Count every line in this listing that has "degrees". Reply with only the total.
=== Material for the task ===
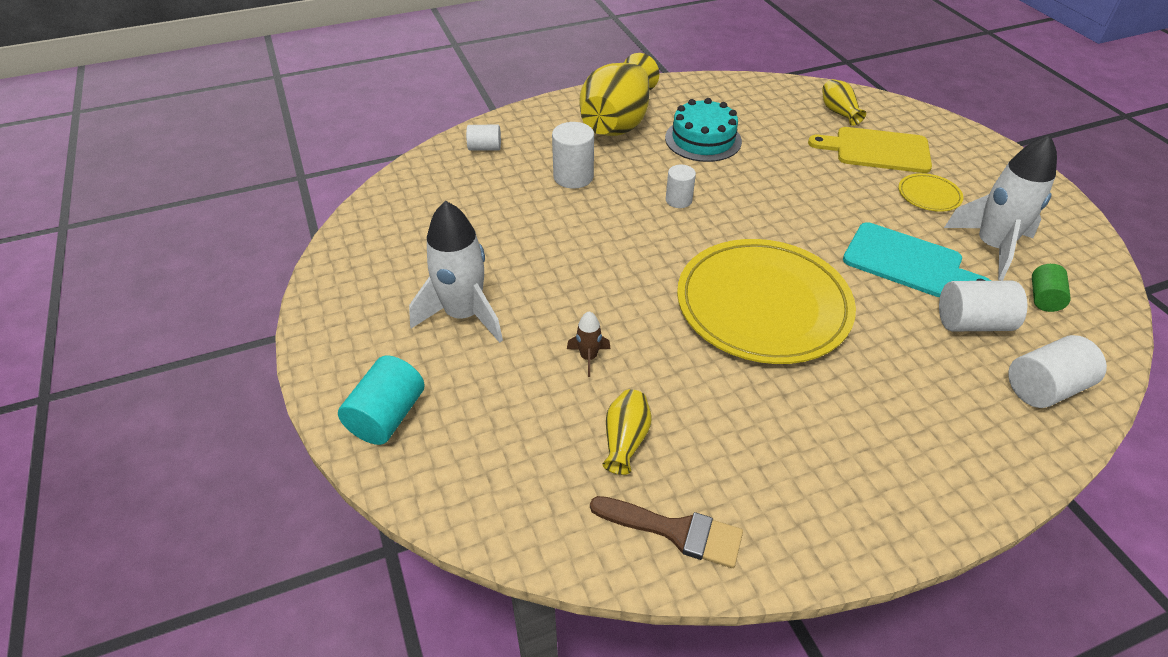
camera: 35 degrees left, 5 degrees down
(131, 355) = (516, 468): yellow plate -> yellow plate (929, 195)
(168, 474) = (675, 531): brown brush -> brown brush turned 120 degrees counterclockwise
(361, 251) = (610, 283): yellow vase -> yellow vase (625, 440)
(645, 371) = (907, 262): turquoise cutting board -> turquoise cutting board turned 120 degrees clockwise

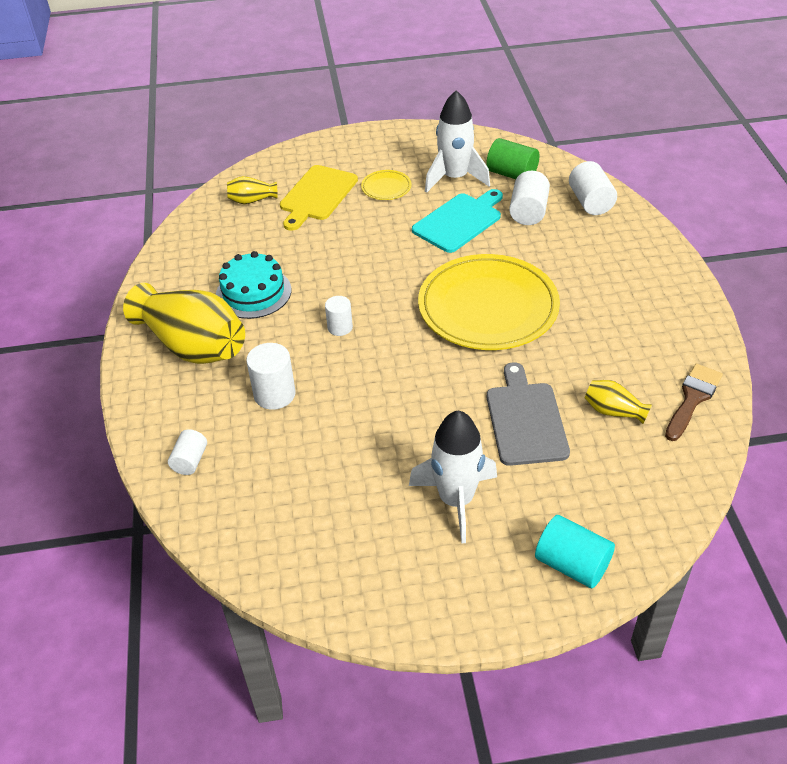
camera: 75 degrees left, 0 degrees up
(588, 357) = (525, 419): brown rocket -> grey cutting board
(1043, 298) = (512, 174): green cylinder -> green cylinder, size x1.56

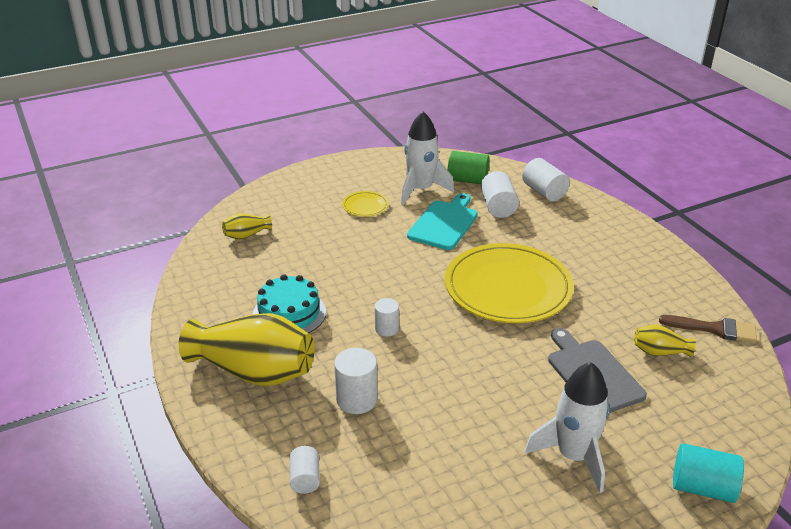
camera: 20 degrees left, 10 degrees down
(317, 195) = (306, 222): yellow cutting board -> none
(692, 399) = (714, 329): brown brush -> brown brush turned 90 degrees clockwise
===
§ Response: 6